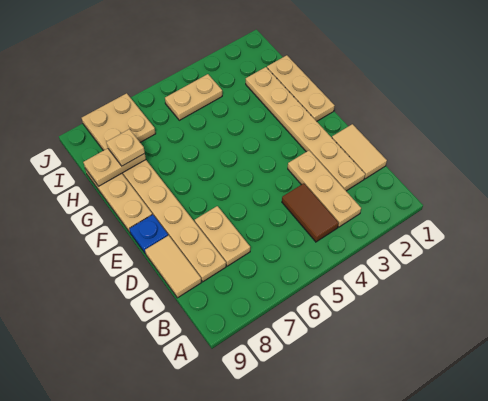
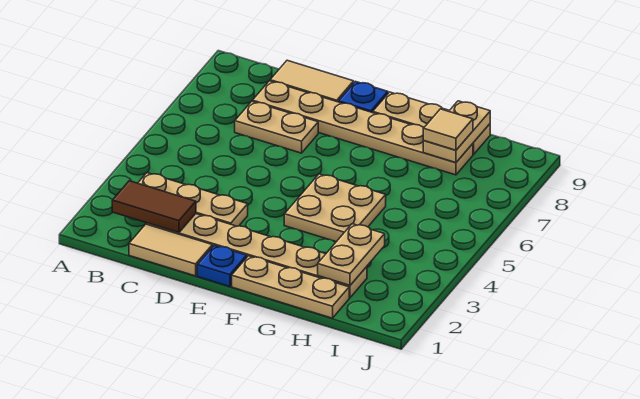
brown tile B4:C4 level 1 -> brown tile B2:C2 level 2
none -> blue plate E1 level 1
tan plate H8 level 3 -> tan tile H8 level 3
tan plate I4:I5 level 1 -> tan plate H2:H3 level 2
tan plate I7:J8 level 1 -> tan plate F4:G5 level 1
──────────
* Activity: Within the material, find all lines that hold the word "plate" and show them.

* Response for this exercise:
none -> blue plate E1 level 1
tan plate H8 level 3 -> tan tile H8 level 3
tan plate I4:I5 level 1 -> tan plate H2:H3 level 2
tan plate I7:J8 level 1 -> tan plate F4:G5 level 1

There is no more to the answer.